:: WHAT IS REQUIRED ::
Up to and including the line that holds "black_zokubek <721, 385>", copy every line of the records below exactly, starting at the first; leave pictures out.

Top of EXTRACTED INFORMATION

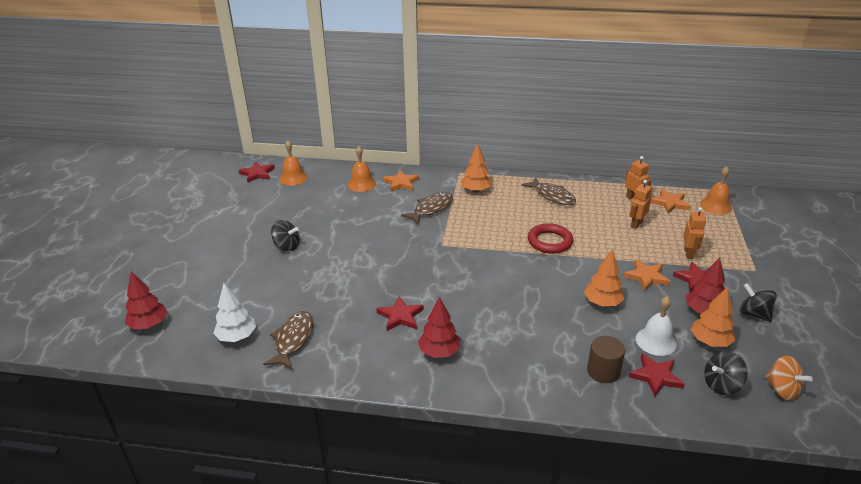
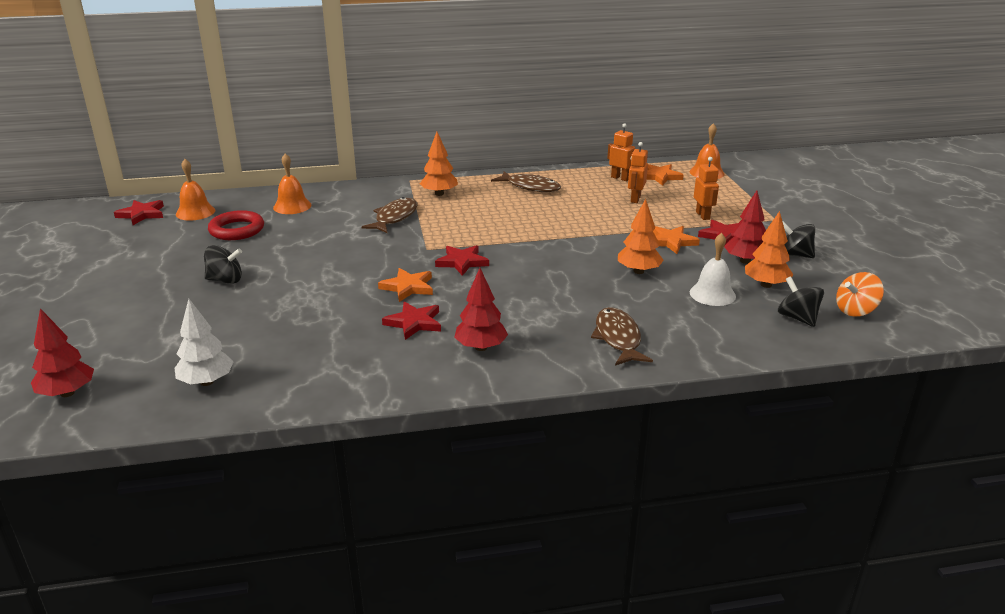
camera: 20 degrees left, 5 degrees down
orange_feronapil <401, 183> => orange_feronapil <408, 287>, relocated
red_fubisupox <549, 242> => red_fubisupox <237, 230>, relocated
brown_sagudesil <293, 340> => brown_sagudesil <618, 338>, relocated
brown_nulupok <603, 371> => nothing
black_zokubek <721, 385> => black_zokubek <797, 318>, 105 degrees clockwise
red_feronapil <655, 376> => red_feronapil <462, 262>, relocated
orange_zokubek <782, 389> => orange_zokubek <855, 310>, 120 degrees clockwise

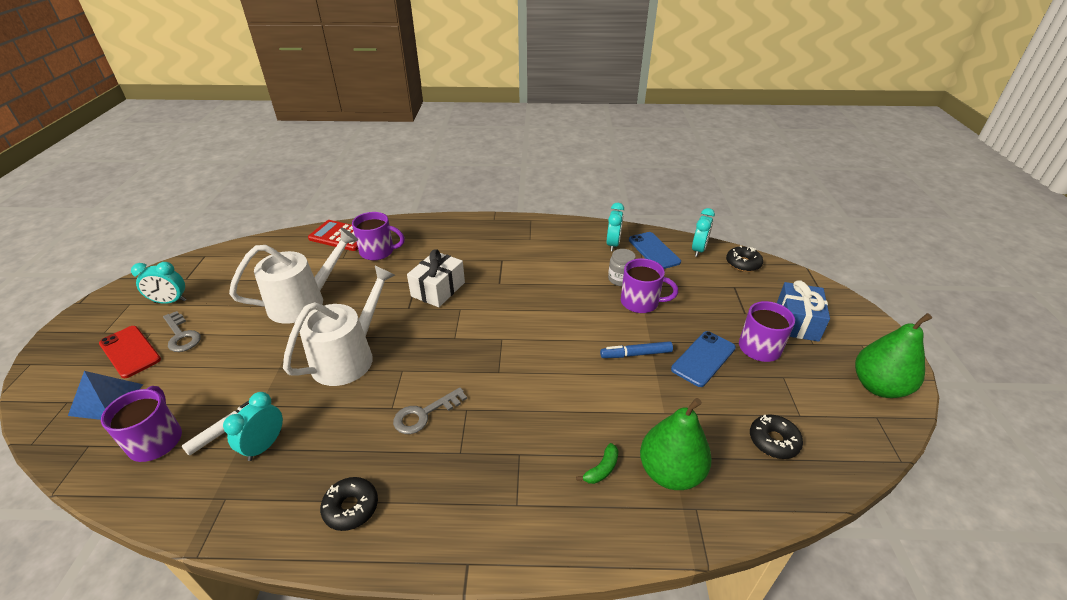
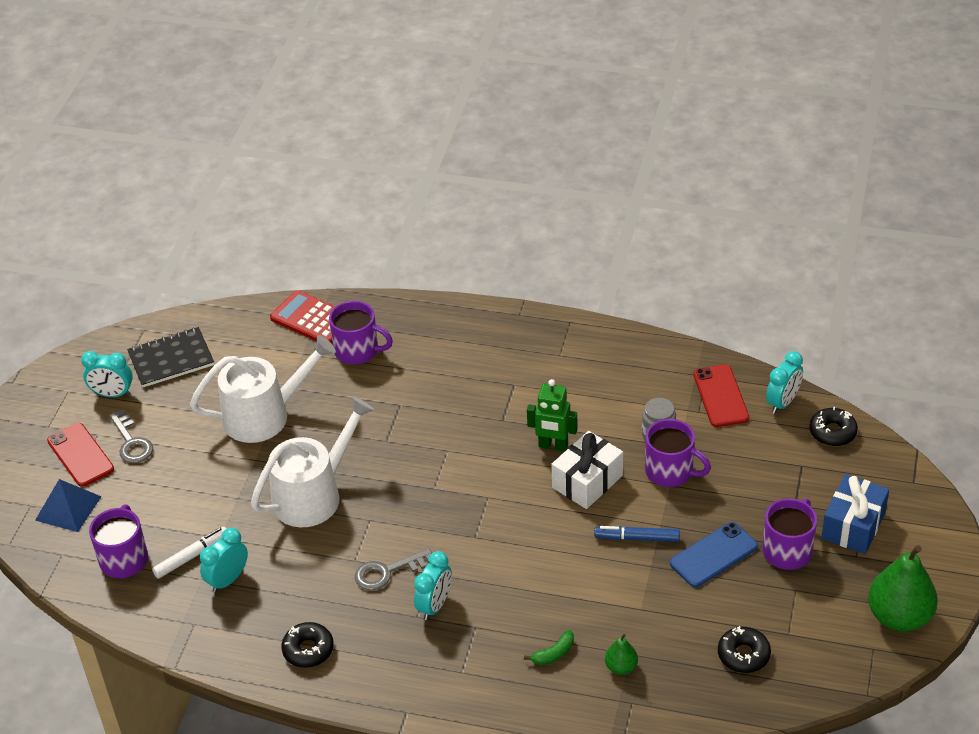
camera: 15 degrees right, 5 degrees up
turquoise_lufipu <613, 244> => turquoise_lufipu <435, 605>, relocated
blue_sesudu <653, 251> => red_sesudu <720, 396>
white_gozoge <438, 289> => white_gozoge <587, 481>, relocated
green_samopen <670, 472> => green_samopen <621, 667>, x0.49
nothing => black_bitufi <171, 359>
nothing => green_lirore <553, 446>

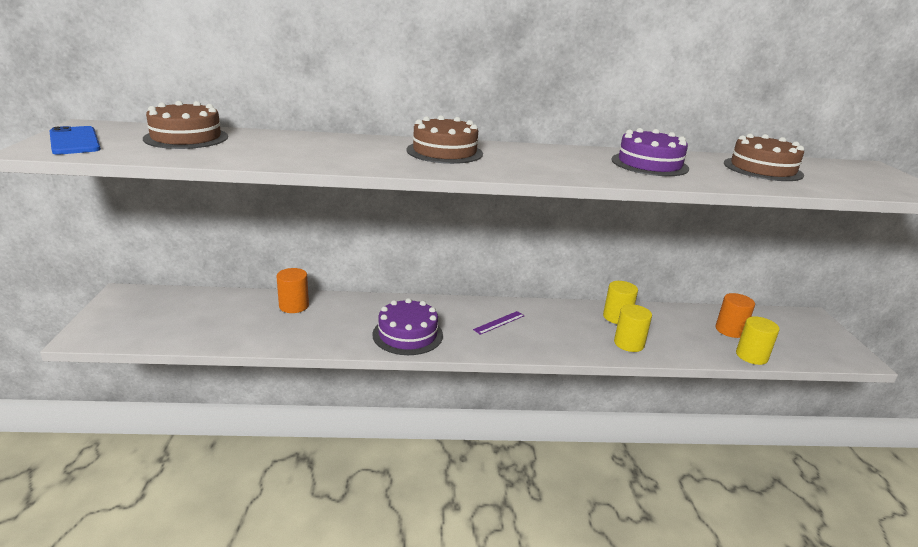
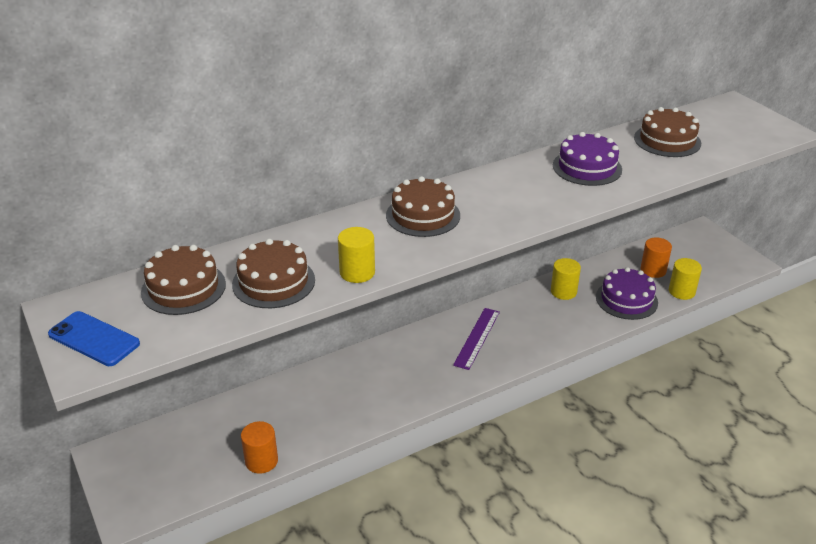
camera: 25 degrees left, 10 degrees up
orange_nulupok <294, 306> => orange_nulupok <261, 461>, relocated
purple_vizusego <407, 334> => purple_vizusego <626, 299>, relocated
yellow_nulupok <629, 343> => yellow_nulupok <357, 272>, relocated
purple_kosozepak <499, 322> => purple_kosozepak <477, 338>, x1.59
nothing => brown_vizusego <273, 282>

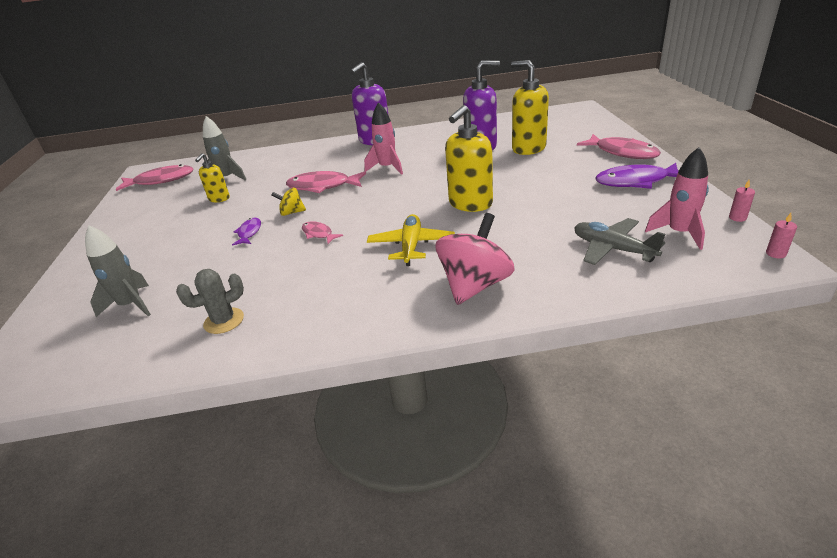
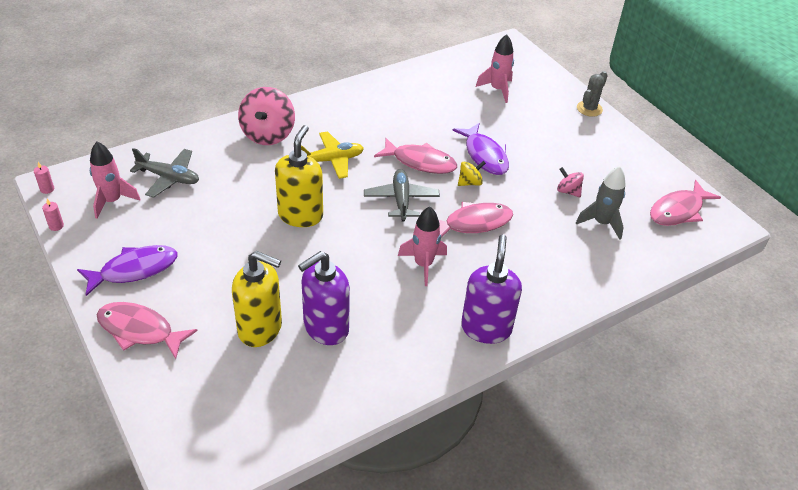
camera: 150 degrees right, 10 degrees up
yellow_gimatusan <219, 199> => pink_zokubek <568, 191>
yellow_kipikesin <411, 246> => yellow_kipikesin <331, 160>, 90 degrees counterclockwise
purple_sagudesil <249, 233> => purple_sagudesil <484, 155>, x1.83
pink_sagudesil <318, 234> => pink_sagudesil <420, 162>, x1.83
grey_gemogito <131, 305> => pink_gemogito <497, 90>
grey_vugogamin <224, 321> => grey_vugogamin <589, 109>, relocated
nothing => grey_kipikesin <401, 200>

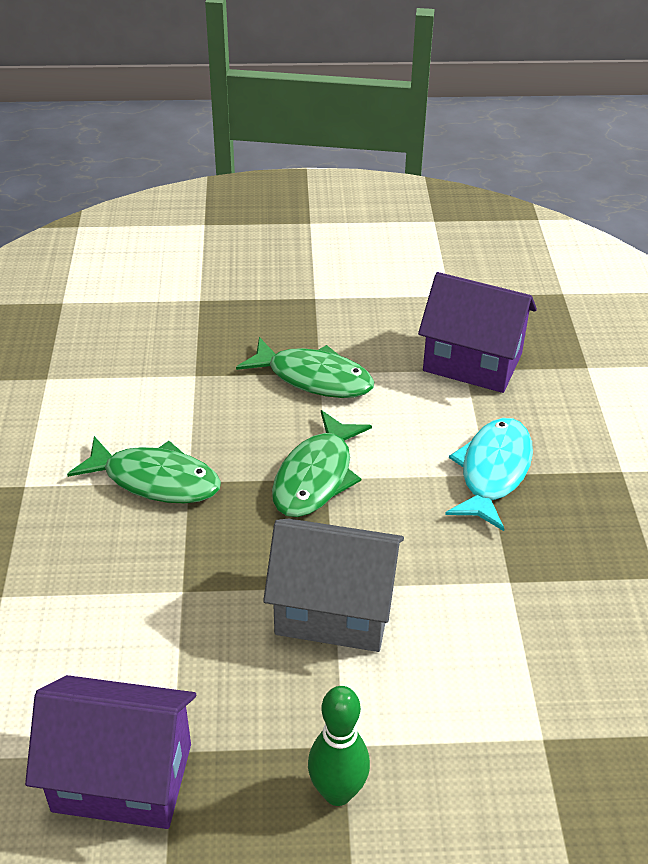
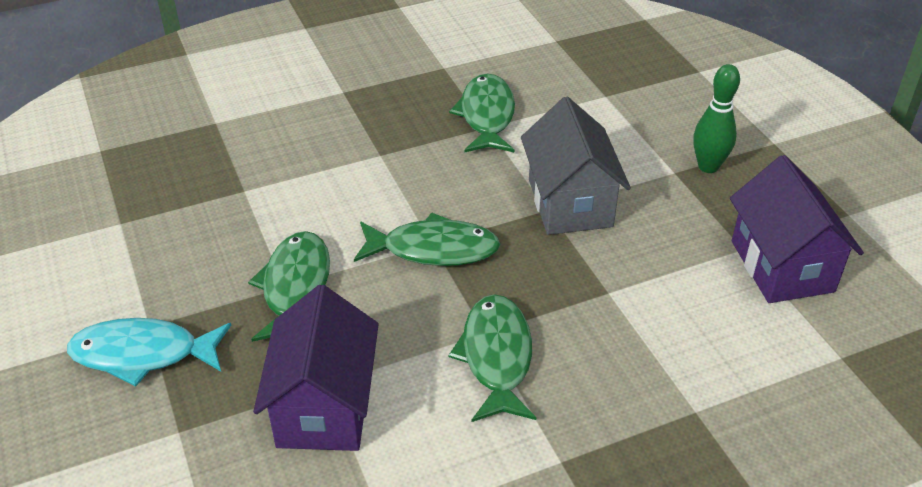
camera: 110 degrees left, 0 degrees up
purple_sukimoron <472, 362> => purple_sukimoron <324, 407>, relocated
turquoise_sagudesil <493, 472> => turquoise_sagudesil <143, 354>, relocated
nothing => green_sagudesil <487, 116>

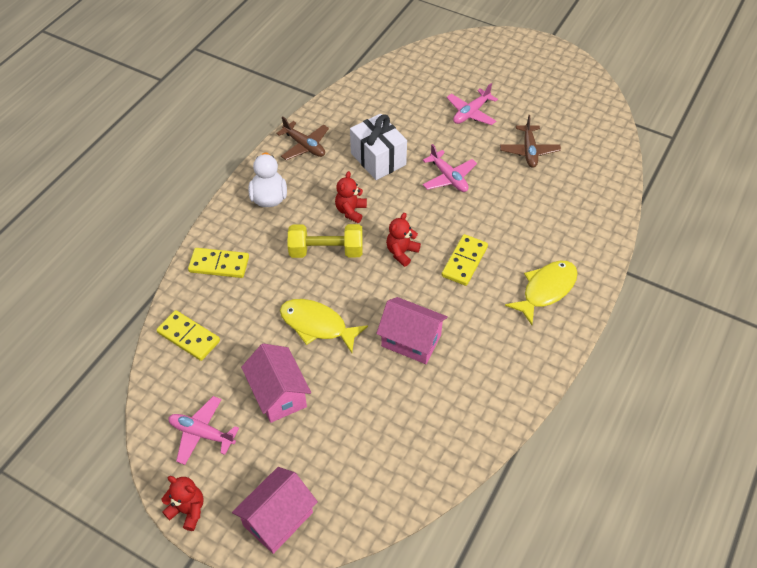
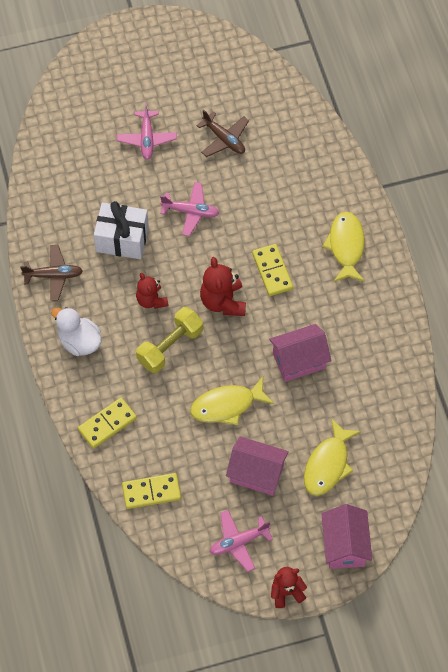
camera: 45 degrees left, 10 degrees up
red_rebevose <401, 252> => red_rebevose <223, 301>, x1.50
nothing => yellow_sagudesil <328, 464>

Bottom of EXTRACTED INFORMATION

:: REPLY ::
camera: 20 degrees left, 5 degrees down
orange_feronapil <401, 183> => orange_feronapil <408, 287>, relocated
red_fubisupox <549, 242> => red_fubisupox <237, 230>, relocated
brown_sagudesil <293, 340> => brown_sagudesil <618, 338>, relocated
brown_nulupok <603, 371> => nothing
black_zokubek <721, 385> => black_zokubek <797, 318>, 105 degrees clockwise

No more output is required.